▶ DATA EXTRACT
◇ ◇ ◇ ◇ ◇ ◇ ◇
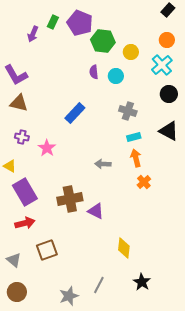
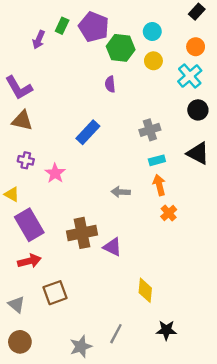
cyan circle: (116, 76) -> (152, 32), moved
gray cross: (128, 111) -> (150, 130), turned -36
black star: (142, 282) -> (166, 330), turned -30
◇ ◇ ◇ ◇ ◇ ◇ ◇
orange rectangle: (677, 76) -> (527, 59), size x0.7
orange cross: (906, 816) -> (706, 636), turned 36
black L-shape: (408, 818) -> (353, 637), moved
◇ ◇ ◇ ◇ ◇ ◇ ◇
▶ WHAT TO WORK ON
Out of the data above, transcribe exactly and only the lines starting with the line that has "cyan circle: (116, 76) -> (152, 32), moved" and going on through the line that has "black star: (142, 282)", both included.

▶ EXPECTED OUTPUT
cyan circle: (116, 76) -> (152, 32), moved
gray cross: (128, 111) -> (150, 130), turned -36
black star: (142, 282) -> (166, 330), turned -30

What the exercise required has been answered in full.